Structured diff data
☆ ☆ ☆ ☆ ☆ ☆ ☆

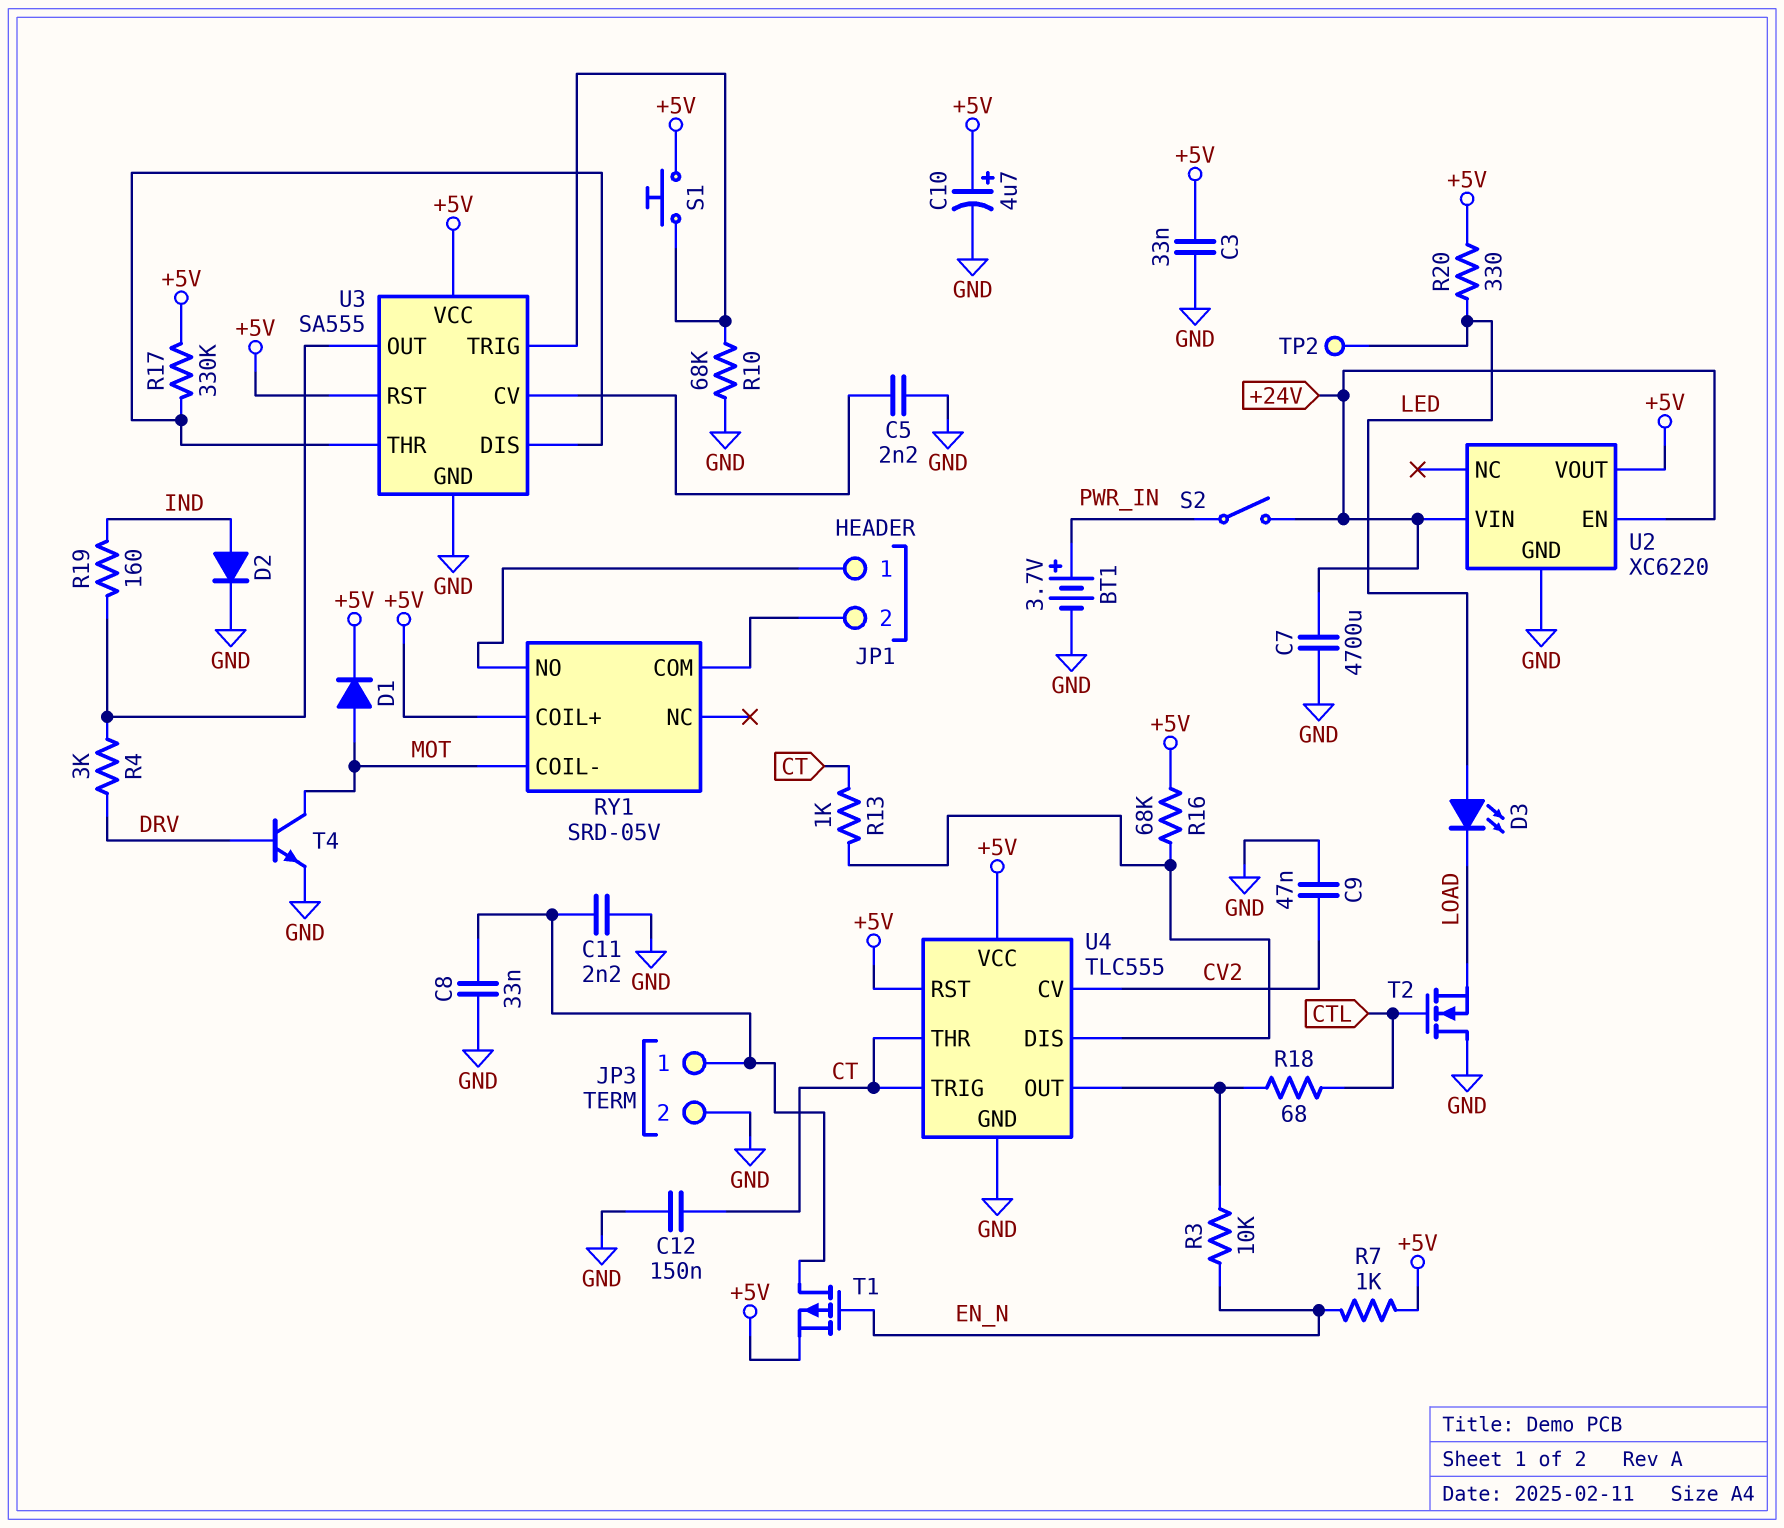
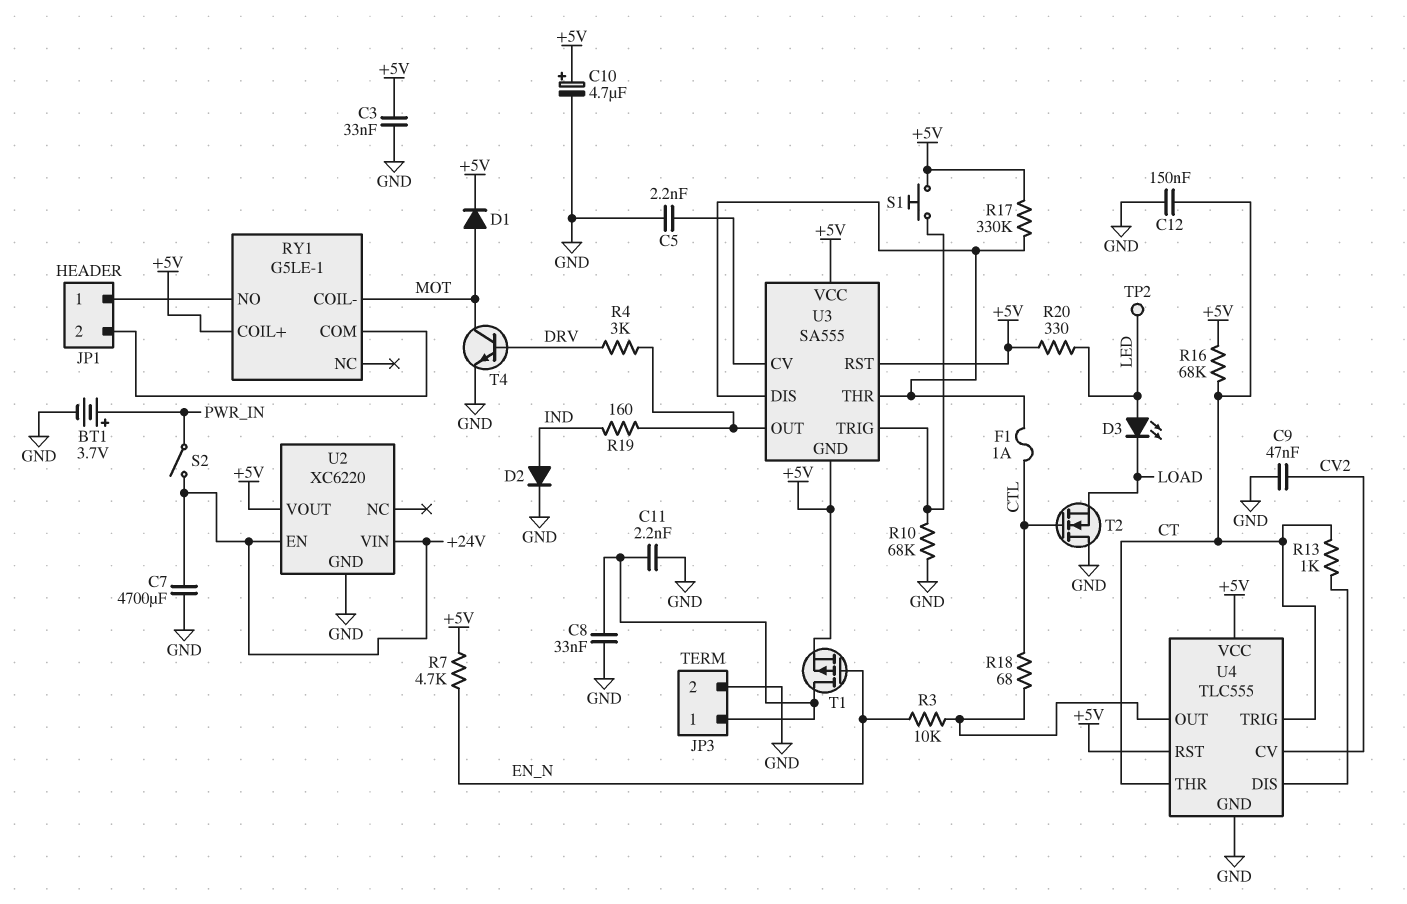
F1: none -> 1A (CTL, U3/DIS)
R7: 1k (+5V, EN_N) -> 4.7k (+5V, EN_N)
R16: 68k (+5V, U4/DIS) -> 68k (+5V, CT)
RY1: SRD-05V -> G5LE-1
U3 pin GND: GND -> +5V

☆ ☆ ☆ ☆ ☆ ☆ ☆

## WORK TASK
Please reproduce every entry above exactly, but leave out the pictures.

## ANSWER TO THIS TASK
F1: none -> 1A (CTL, U3/DIS)
R7: 1k (+5V, EN_N) -> 4.7k (+5V, EN_N)
R16: 68k (+5V, U4/DIS) -> 68k (+5V, CT)
RY1: SRD-05V -> G5LE-1
U3 pin GND: GND -> +5V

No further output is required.